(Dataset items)
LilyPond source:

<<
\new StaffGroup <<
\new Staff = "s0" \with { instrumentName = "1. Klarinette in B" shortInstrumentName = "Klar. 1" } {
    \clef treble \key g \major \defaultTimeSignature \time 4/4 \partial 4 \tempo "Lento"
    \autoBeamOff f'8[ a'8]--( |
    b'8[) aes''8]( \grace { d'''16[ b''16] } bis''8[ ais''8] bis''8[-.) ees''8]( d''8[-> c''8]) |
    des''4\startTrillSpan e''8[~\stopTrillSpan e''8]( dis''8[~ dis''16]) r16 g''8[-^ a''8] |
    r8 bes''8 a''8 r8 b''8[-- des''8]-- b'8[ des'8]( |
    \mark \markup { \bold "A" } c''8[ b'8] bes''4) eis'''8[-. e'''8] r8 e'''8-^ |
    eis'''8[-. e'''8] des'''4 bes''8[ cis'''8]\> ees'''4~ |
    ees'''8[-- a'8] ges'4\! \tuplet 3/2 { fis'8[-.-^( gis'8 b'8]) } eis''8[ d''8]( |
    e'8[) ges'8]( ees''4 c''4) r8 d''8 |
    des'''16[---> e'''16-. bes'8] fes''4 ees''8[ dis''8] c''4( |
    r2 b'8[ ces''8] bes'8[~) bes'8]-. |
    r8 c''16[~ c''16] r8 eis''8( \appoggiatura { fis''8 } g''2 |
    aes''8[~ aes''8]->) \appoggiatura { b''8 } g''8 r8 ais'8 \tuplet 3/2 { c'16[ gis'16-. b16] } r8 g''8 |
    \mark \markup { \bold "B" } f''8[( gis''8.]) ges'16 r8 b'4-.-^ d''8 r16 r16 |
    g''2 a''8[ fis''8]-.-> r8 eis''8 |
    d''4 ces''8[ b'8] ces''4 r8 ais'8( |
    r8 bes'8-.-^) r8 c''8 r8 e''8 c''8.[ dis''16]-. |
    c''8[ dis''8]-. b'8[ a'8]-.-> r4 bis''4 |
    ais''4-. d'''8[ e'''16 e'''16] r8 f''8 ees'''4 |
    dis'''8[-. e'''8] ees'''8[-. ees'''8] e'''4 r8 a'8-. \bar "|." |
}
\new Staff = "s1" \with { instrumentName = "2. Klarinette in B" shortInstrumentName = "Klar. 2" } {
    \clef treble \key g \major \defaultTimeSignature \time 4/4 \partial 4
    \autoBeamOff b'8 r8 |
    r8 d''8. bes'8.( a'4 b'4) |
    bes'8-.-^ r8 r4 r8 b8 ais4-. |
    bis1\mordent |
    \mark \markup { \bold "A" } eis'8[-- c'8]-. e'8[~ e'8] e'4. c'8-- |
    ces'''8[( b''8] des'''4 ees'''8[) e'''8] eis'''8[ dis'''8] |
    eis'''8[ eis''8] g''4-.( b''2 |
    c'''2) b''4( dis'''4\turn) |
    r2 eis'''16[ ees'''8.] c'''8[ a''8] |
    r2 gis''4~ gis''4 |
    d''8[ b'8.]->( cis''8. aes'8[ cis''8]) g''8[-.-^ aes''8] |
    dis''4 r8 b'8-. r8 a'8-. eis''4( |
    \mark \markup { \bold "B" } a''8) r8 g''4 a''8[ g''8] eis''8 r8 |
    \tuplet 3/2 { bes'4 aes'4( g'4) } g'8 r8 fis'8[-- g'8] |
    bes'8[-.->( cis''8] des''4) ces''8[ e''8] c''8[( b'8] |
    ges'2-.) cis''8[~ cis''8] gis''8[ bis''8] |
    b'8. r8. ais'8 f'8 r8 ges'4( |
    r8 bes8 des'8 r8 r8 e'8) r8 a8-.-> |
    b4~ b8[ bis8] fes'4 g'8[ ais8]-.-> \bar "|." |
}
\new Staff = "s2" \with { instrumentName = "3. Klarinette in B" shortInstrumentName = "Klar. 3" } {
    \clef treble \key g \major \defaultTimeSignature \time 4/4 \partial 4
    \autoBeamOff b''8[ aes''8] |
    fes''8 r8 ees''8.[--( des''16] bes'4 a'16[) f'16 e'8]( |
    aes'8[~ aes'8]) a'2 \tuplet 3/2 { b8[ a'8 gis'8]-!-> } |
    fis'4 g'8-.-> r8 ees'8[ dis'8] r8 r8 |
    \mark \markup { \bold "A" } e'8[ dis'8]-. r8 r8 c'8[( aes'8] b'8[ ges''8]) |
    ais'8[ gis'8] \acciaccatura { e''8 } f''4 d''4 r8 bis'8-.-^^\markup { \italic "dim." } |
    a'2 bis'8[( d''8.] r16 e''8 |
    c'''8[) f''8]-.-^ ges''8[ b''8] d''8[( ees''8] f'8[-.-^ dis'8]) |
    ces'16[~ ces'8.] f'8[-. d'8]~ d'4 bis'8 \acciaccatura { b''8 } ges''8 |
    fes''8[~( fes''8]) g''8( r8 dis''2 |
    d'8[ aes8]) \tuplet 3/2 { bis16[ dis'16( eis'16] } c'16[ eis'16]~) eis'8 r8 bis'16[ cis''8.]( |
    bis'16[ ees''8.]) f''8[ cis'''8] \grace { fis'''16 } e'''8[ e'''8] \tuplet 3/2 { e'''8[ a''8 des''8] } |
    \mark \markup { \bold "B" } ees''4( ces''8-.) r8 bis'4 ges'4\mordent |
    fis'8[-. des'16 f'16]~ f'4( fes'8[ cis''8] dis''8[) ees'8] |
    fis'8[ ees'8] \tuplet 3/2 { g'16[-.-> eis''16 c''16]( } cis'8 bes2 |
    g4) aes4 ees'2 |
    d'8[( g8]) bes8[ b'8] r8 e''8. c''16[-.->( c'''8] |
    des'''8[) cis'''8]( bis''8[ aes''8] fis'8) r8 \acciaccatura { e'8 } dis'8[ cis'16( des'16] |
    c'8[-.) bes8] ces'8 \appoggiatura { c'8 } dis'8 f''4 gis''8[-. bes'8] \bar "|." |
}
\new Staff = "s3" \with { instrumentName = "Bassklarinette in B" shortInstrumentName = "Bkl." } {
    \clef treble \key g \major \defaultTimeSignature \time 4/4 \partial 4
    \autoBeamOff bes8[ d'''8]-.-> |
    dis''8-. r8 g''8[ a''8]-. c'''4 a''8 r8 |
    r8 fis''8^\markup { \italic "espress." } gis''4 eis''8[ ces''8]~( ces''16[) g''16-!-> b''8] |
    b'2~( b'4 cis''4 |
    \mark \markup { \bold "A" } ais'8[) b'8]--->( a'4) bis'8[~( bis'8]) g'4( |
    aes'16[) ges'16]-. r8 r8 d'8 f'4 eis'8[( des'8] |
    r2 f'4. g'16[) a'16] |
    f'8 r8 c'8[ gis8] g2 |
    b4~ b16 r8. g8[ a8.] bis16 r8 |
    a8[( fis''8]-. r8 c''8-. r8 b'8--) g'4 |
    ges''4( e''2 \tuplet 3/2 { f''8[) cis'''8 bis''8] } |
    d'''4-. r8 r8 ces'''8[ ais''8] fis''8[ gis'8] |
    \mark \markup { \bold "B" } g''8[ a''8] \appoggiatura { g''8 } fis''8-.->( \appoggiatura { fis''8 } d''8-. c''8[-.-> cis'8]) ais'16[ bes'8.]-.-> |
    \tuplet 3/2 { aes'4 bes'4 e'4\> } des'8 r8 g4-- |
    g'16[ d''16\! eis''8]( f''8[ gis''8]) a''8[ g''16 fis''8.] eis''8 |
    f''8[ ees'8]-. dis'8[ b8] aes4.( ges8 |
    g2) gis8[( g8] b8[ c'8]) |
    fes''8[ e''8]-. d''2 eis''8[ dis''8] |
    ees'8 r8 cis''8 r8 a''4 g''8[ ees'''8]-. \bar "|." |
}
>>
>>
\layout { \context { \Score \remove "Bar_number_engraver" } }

* GOAL
How many lines in the rows above contain the string "mordent"? Reply with the number alone.

* TASK ANSWER
2